- _Records contained in a dataset_
=====
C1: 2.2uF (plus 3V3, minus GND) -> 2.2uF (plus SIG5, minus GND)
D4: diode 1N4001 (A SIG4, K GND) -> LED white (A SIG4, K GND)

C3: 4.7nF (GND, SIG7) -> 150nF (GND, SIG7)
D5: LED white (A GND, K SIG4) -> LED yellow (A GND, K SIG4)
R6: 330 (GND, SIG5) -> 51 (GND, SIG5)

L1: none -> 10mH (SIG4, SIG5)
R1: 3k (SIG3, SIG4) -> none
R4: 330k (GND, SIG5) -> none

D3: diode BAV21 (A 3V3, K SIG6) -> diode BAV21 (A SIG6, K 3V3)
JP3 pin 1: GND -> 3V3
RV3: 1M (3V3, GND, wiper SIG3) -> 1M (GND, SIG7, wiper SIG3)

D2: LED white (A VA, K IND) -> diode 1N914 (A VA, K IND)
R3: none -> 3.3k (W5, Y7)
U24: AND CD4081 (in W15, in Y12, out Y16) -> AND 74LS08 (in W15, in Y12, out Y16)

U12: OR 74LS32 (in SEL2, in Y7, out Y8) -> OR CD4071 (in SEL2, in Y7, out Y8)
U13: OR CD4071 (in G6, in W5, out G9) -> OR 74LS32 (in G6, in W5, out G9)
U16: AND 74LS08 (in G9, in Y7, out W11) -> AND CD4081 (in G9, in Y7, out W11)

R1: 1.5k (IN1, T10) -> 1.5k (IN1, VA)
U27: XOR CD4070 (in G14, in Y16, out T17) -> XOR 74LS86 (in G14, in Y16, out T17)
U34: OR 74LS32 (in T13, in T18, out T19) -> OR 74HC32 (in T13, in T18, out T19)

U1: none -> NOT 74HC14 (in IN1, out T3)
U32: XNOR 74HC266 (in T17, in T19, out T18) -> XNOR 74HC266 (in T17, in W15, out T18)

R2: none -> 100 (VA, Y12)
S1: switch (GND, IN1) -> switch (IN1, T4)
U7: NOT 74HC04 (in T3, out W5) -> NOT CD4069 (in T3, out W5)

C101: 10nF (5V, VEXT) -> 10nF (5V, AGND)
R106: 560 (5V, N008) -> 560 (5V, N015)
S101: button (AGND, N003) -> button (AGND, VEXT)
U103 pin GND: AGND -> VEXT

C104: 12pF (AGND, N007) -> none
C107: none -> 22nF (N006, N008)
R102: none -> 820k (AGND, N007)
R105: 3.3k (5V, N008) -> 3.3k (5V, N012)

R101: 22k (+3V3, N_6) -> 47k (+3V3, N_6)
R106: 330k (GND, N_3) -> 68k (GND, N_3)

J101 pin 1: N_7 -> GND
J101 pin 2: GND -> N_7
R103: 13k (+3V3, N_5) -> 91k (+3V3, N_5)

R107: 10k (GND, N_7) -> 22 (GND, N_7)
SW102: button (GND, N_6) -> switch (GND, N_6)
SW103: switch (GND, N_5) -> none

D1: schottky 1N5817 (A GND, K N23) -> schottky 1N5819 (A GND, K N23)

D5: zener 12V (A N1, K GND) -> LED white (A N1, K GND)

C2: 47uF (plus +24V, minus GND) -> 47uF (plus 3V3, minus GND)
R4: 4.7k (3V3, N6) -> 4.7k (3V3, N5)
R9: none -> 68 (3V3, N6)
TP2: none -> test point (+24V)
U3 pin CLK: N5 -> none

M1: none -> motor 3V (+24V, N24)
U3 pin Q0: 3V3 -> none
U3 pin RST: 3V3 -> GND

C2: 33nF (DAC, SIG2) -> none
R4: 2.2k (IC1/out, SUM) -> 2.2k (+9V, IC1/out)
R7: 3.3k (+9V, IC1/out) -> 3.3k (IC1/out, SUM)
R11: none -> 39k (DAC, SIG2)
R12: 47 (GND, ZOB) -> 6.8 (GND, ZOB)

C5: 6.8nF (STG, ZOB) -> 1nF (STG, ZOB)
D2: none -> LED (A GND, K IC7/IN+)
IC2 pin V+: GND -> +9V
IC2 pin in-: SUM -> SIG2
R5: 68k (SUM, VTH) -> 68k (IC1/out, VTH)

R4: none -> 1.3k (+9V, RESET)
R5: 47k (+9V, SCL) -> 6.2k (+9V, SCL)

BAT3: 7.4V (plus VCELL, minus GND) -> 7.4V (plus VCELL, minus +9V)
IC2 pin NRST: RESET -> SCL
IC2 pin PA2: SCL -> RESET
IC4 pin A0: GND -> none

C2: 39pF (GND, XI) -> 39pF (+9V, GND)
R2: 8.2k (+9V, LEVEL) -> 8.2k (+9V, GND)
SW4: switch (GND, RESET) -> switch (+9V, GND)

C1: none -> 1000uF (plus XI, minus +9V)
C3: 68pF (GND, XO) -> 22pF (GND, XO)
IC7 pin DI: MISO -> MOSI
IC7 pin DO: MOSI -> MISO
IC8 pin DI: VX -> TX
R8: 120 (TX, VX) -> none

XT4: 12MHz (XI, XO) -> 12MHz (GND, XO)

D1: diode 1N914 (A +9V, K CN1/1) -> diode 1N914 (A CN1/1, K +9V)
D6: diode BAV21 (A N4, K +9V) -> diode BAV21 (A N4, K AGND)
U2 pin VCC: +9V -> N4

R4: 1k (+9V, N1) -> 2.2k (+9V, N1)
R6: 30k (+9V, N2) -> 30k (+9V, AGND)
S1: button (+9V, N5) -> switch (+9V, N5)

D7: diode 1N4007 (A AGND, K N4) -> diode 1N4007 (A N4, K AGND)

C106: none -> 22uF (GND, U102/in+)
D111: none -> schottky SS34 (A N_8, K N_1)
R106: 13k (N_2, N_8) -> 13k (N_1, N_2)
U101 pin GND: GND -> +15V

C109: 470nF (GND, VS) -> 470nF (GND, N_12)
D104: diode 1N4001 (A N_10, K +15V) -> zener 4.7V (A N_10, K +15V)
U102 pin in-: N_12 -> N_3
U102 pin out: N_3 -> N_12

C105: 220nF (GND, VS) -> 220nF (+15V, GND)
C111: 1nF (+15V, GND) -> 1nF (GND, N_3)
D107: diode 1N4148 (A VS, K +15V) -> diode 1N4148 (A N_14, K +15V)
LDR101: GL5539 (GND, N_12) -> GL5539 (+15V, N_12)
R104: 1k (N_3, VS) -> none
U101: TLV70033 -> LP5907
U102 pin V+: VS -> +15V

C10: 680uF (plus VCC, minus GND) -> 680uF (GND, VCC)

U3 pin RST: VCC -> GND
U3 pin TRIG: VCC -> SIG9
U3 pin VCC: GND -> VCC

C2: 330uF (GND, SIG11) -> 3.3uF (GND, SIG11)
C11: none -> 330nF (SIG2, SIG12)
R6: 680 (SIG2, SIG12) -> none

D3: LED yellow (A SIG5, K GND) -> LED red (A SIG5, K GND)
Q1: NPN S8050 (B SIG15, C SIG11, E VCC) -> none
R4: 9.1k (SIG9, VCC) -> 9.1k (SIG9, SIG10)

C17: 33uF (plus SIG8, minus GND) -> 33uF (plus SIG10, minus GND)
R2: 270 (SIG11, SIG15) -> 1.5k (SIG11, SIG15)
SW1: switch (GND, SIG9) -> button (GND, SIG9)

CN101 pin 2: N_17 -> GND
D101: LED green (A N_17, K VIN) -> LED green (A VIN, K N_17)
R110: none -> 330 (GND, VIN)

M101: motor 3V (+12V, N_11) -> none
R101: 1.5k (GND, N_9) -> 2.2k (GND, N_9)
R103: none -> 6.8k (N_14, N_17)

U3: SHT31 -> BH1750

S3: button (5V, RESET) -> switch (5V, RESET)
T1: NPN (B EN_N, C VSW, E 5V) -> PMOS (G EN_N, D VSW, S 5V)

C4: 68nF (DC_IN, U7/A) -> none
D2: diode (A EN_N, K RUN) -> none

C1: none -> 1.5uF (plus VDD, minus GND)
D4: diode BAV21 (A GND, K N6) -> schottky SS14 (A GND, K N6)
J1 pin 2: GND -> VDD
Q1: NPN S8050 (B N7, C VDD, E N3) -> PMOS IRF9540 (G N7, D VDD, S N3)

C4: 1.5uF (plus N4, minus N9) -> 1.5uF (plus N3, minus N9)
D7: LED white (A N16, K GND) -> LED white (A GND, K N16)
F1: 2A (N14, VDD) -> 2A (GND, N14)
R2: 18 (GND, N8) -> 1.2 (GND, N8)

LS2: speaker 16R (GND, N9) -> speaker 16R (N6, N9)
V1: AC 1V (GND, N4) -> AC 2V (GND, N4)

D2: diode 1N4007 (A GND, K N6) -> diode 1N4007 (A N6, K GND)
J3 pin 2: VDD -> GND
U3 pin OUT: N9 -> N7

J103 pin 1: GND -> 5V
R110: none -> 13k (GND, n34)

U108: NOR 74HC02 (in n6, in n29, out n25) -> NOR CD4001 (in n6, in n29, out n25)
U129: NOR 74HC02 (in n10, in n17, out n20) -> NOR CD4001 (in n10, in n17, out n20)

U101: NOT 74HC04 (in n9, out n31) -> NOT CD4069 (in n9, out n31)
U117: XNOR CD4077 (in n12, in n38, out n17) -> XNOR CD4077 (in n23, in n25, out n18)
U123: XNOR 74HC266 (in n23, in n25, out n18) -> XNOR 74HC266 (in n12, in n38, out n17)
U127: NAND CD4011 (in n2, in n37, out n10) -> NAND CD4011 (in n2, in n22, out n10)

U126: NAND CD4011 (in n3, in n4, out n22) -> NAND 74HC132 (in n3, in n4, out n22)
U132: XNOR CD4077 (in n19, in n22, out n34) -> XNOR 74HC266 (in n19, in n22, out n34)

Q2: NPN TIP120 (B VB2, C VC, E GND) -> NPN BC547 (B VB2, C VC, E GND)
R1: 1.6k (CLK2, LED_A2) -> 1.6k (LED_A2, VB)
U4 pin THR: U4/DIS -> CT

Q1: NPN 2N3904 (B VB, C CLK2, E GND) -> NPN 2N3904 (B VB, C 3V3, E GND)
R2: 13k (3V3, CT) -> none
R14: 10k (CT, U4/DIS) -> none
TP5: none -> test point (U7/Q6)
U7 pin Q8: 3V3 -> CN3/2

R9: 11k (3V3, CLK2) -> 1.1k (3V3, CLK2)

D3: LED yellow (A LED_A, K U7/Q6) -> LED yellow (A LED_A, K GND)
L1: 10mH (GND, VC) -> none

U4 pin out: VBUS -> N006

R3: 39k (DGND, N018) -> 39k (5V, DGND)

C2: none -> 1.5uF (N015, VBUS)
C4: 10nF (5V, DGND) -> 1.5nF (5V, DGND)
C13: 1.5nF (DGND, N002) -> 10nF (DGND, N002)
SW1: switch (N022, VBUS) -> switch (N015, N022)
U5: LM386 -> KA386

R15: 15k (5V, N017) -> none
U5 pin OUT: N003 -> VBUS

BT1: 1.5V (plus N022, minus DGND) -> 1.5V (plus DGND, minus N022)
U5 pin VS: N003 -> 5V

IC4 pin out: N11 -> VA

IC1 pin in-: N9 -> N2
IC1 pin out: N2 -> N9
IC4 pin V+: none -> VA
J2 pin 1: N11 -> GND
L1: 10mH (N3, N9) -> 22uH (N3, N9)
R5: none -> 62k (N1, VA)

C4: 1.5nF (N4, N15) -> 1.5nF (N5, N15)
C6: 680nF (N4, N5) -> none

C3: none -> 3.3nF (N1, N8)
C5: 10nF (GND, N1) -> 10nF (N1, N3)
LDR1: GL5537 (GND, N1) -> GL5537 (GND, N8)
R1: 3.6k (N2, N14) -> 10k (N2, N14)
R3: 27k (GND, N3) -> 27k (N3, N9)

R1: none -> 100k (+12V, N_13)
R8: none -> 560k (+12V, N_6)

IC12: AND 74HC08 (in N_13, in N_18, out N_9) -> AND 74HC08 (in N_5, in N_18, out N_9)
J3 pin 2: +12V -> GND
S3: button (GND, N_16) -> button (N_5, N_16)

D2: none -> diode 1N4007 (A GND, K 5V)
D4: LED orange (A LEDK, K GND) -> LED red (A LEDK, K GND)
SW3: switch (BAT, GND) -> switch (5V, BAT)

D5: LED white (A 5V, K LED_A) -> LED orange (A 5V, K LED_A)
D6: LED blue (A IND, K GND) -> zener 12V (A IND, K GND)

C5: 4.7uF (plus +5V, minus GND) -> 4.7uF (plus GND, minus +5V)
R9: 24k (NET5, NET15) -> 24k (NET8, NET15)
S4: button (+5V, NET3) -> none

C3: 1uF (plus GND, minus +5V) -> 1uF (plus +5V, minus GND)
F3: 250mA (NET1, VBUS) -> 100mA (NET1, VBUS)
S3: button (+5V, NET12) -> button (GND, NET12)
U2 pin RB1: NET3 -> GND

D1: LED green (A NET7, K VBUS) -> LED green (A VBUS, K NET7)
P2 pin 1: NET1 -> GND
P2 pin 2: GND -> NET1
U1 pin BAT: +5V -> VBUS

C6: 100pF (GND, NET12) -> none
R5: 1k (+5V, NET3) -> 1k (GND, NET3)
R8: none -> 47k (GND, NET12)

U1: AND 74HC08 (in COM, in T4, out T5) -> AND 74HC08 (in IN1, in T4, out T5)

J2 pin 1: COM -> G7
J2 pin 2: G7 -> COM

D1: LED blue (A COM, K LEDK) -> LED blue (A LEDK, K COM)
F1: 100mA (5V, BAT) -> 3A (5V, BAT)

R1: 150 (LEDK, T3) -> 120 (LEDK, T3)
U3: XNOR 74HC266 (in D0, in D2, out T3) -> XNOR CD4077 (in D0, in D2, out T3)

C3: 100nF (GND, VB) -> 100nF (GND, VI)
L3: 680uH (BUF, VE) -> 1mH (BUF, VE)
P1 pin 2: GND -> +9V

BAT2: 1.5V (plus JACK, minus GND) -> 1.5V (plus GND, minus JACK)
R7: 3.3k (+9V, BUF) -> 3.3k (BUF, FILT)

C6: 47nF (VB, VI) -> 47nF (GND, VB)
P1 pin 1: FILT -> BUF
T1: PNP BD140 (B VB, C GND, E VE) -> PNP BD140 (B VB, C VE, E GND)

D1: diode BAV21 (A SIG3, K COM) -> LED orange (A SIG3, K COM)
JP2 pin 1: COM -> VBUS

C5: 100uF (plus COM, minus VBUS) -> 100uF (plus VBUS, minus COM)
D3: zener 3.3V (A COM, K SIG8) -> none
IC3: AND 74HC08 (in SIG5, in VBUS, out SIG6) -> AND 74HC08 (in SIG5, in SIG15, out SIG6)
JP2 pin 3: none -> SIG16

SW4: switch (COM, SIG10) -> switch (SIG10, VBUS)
=====
- _Directions_
Using the records above, set down exactly the lines from the one with "C17: 33uF (plus" through the one with "S3: button (5V, RESET) -> switch (5V, RESET)", inclusive, and nothing more.

- _Solution to this problem_
C17: 33uF (plus SIG8, minus GND) -> 33uF (plus SIG10, minus GND)
R2: 270 (SIG11, SIG15) -> 1.5k (SIG11, SIG15)
SW1: switch (GND, SIG9) -> button (GND, SIG9)

CN101 pin 2: N_17 -> GND
D101: LED green (A N_17, K VIN) -> LED green (A VIN, K N_17)
R110: none -> 330 (GND, VIN)

M101: motor 3V (+12V, N_11) -> none
R101: 1.5k (GND, N_9) -> 2.2k (GND, N_9)
R103: none -> 6.8k (N_14, N_17)

U3: SHT31 -> BH1750

S3: button (5V, RESET) -> switch (5V, RESET)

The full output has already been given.